Materials provided below:
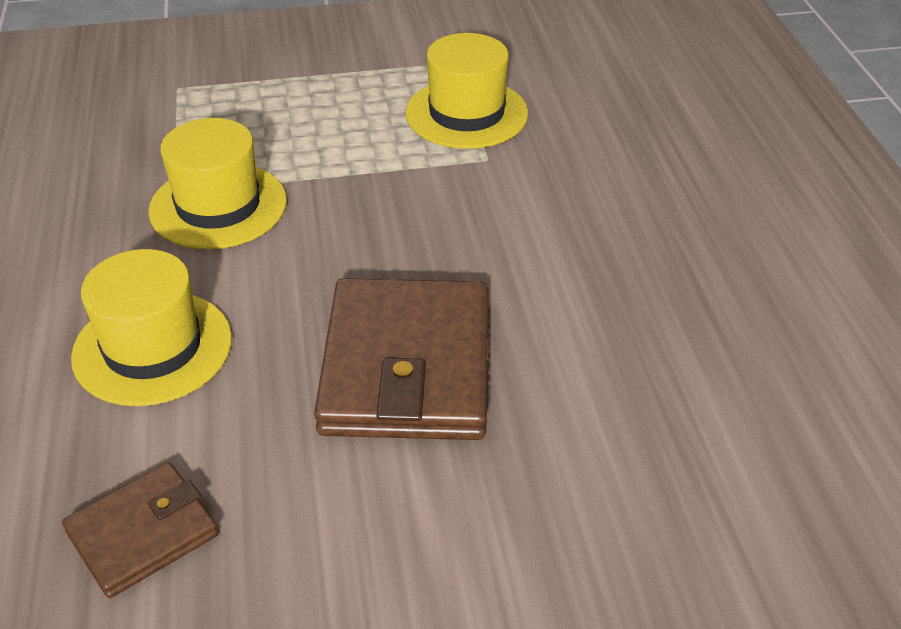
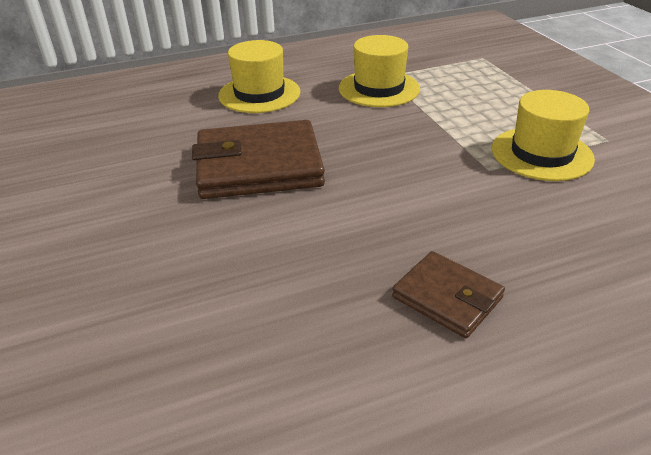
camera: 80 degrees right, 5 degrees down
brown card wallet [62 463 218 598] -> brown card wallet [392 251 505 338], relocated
End of Materials provided.
Materials provided below:
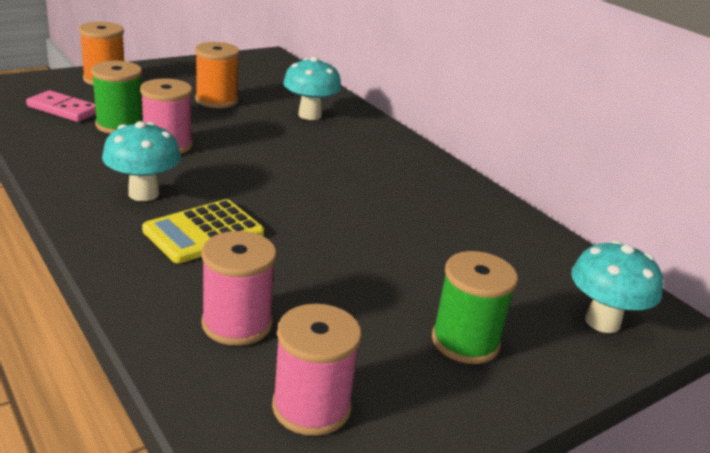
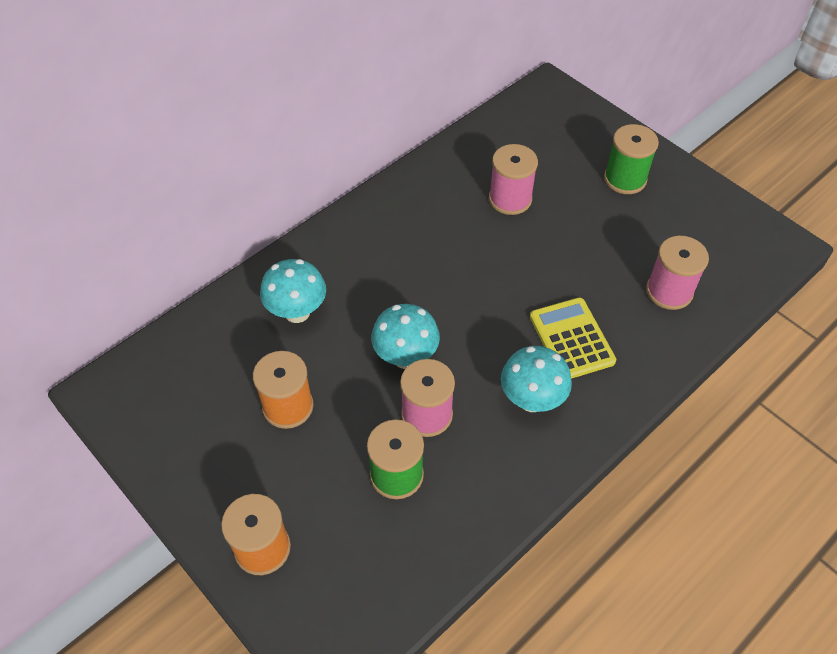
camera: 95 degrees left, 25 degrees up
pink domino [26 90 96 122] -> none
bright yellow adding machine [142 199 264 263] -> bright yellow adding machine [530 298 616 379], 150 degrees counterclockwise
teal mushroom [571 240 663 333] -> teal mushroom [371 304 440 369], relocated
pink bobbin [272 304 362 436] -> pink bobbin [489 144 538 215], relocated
End of Materials provided.
**Prompt**:
Copy verbatim, from the listing above, each line from the one containing "bright yellow adding machine [142" down to the one containing "pink bobbin [272", inclusive.

**The answer**:
bright yellow adding machine [142 199 264 263] -> bright yellow adding machine [530 298 616 379], 150 degrees counterclockwise
teal mushroom [571 240 663 333] -> teal mushroom [371 304 440 369], relocated
pink bobbin [272 304 362 436] -> pink bobbin [489 144 538 215], relocated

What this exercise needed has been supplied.